Task prompt: The lines to repeat are those below from the one containing "camera: 100 degrees right, 5 degrees up" down to the one containing "blue toothbrush [304,143,357,218]", both included; reproduce them exactly and nothing else.

** Records for the task follows **

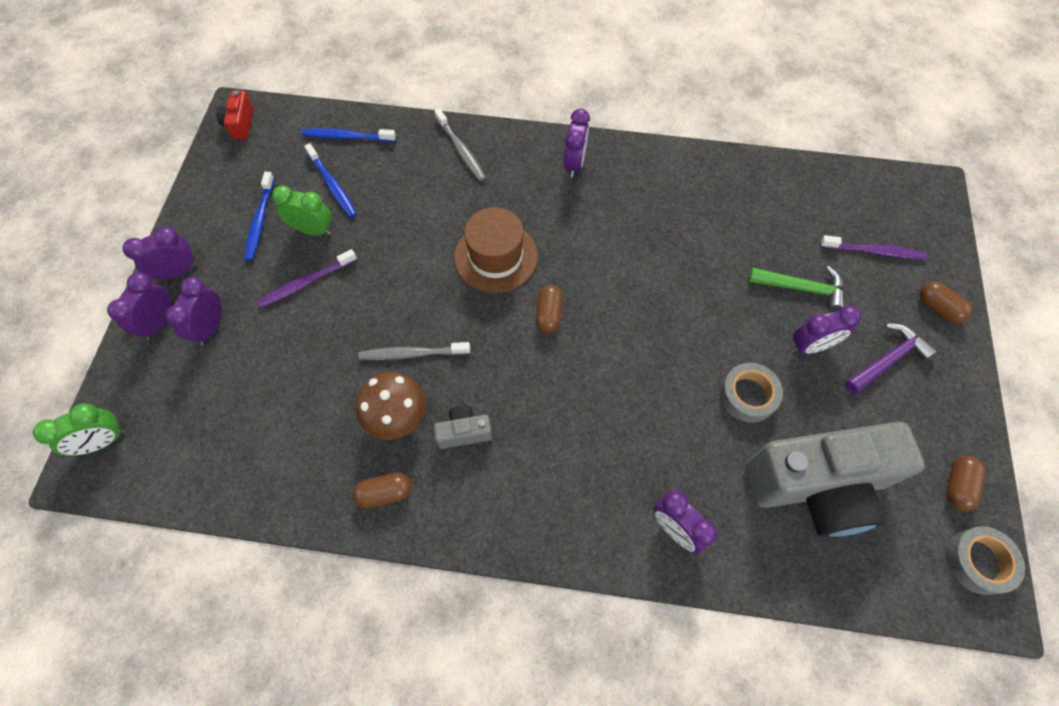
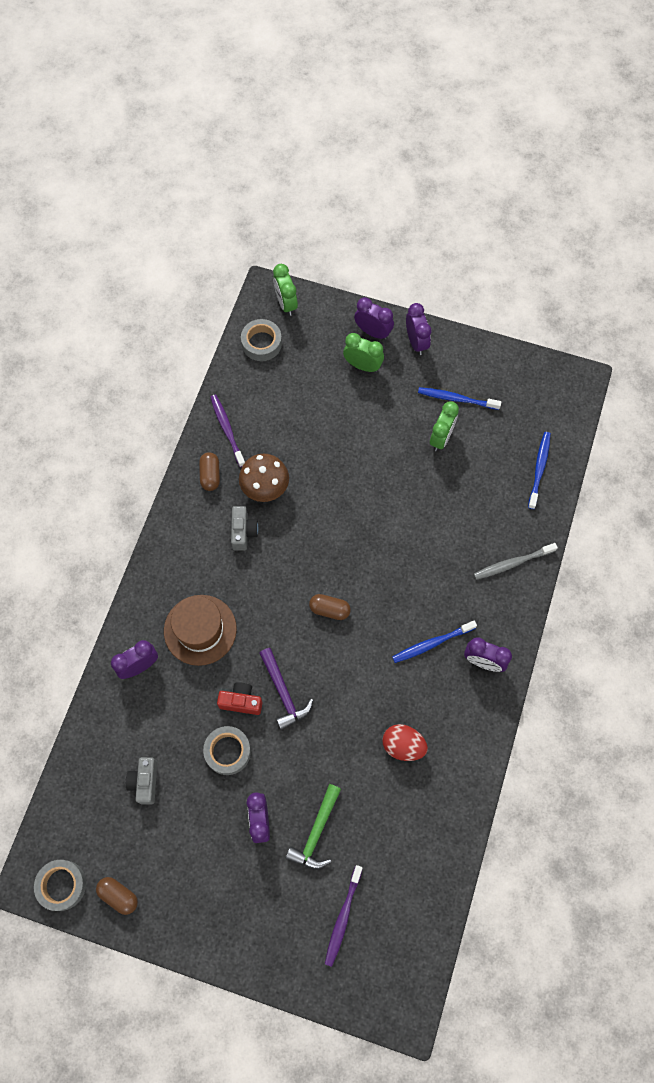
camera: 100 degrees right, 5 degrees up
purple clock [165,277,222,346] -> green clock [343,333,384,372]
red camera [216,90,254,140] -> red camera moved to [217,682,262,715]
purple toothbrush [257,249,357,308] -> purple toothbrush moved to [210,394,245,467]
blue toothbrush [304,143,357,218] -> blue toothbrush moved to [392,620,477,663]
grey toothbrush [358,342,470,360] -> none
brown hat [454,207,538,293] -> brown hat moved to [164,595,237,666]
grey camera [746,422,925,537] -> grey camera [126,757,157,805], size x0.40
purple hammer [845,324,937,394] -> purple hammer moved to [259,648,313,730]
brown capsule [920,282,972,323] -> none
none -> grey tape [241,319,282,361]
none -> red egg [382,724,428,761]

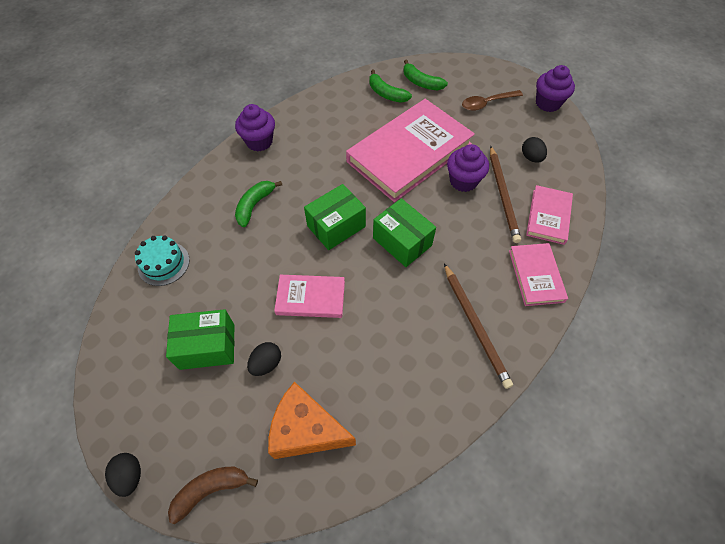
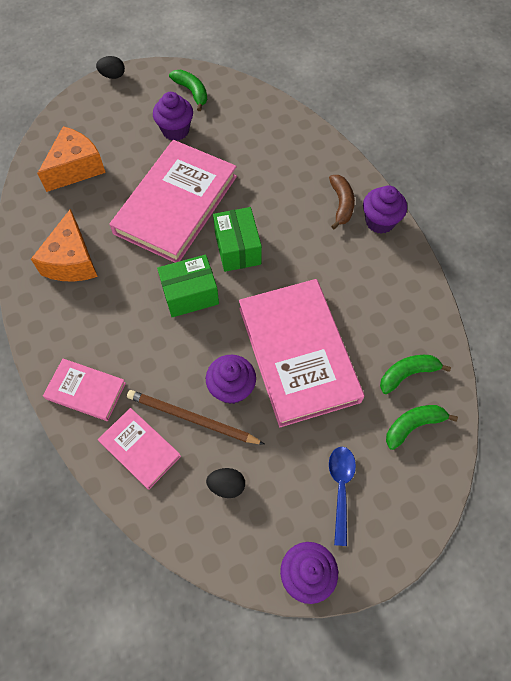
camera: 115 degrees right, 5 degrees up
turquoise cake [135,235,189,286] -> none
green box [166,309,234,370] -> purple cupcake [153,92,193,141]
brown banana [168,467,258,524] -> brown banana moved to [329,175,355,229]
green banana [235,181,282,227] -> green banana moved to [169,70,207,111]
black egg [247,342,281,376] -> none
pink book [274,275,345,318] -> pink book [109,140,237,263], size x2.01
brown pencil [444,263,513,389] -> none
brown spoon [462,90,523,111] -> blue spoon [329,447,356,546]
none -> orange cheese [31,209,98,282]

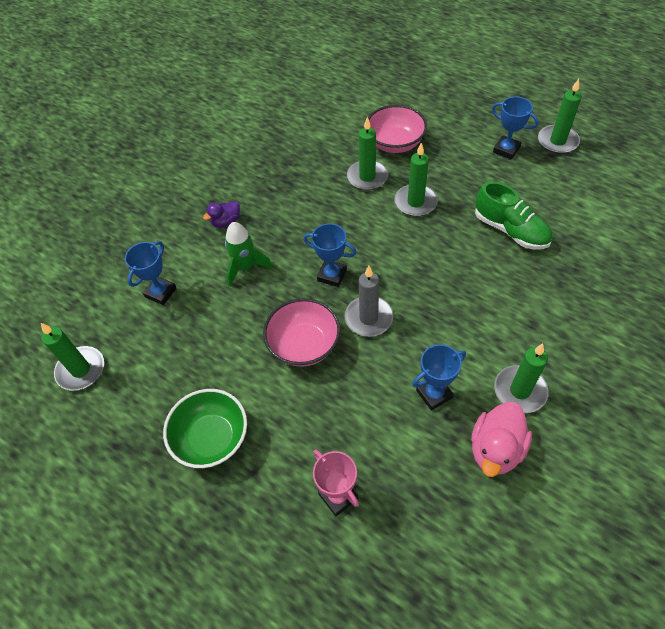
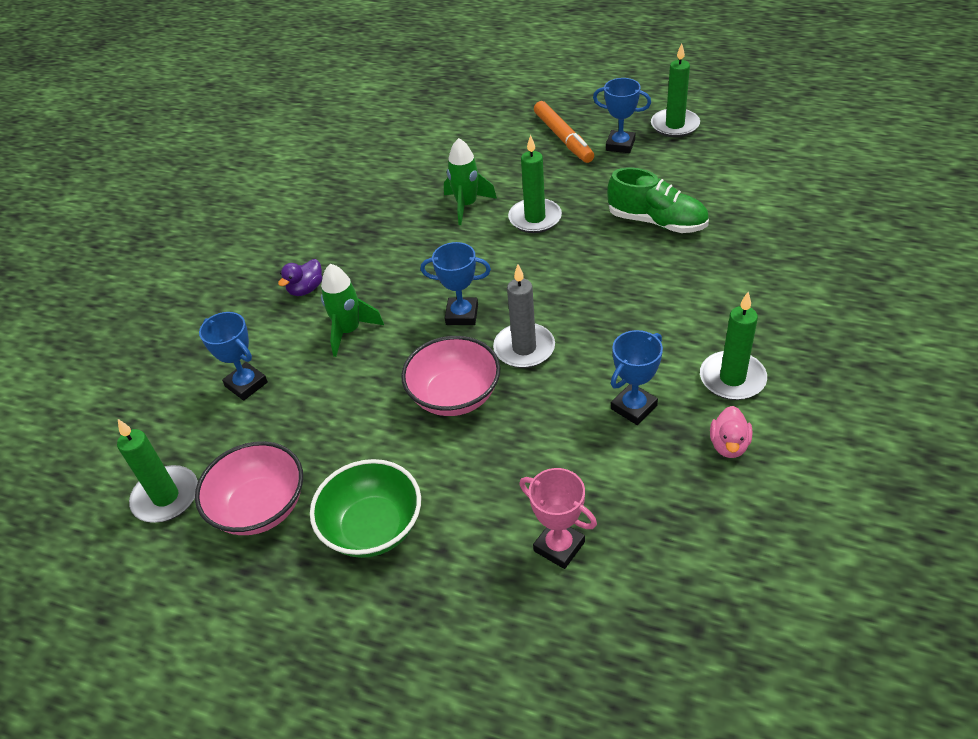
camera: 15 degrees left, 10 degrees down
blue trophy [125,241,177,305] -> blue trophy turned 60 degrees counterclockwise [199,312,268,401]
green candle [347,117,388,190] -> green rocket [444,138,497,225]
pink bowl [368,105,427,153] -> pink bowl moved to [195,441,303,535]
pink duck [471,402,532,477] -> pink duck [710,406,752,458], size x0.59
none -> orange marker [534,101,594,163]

** End of Records for the task **
** Records for the task follows **

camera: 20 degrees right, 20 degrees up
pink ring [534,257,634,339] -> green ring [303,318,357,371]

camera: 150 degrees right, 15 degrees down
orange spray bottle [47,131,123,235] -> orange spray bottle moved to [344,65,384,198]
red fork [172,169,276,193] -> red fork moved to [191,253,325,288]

** End of Records for the task **

Response box:
camera: 100 degrees right, 5 degrees up
purple clock [165,277,222,346] -> green clock [343,333,384,372]
red camera [216,90,254,140] -> red camera moved to [217,682,262,715]
purple toothbrush [257,249,357,308] -> purple toothbrush moved to [210,394,245,467]
blue toothbrush [304,143,357,218] -> blue toothbrush moved to [392,620,477,663]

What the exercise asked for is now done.